Each line of the material holding the word "canard" must be identified and copied.

*** Dataset extract

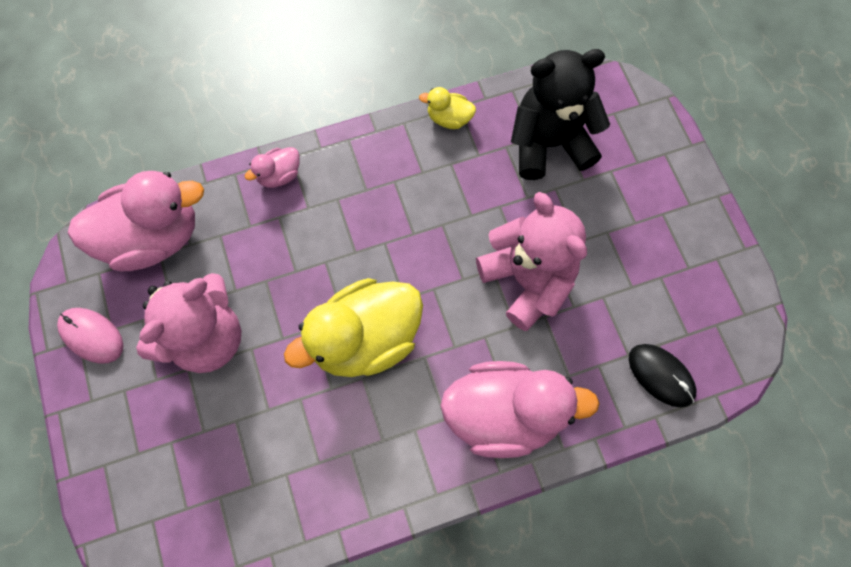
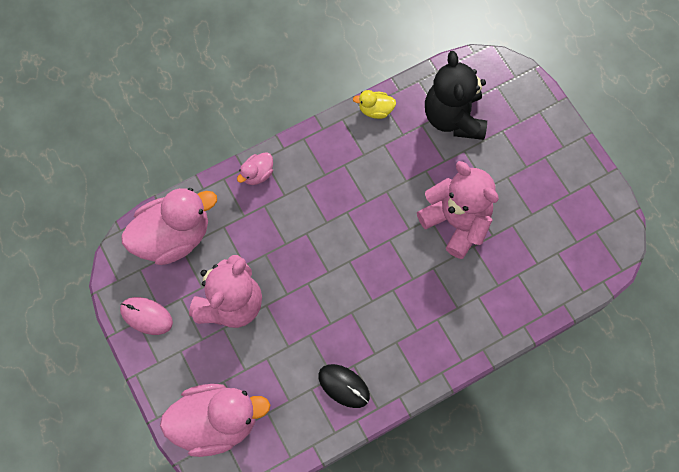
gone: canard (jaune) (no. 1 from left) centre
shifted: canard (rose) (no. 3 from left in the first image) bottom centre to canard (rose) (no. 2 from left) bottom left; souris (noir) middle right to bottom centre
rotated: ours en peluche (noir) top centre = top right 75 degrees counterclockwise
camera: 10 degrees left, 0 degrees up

******

## Solution to the problem
gone: canard (jaune) (no. 1 from left) centre
shifted: canard (rose) (no. 3 from left in the first image) bottom centre to canard (rose) (no. 2 from left) bottom left; souris (noir) middle right to bottom centre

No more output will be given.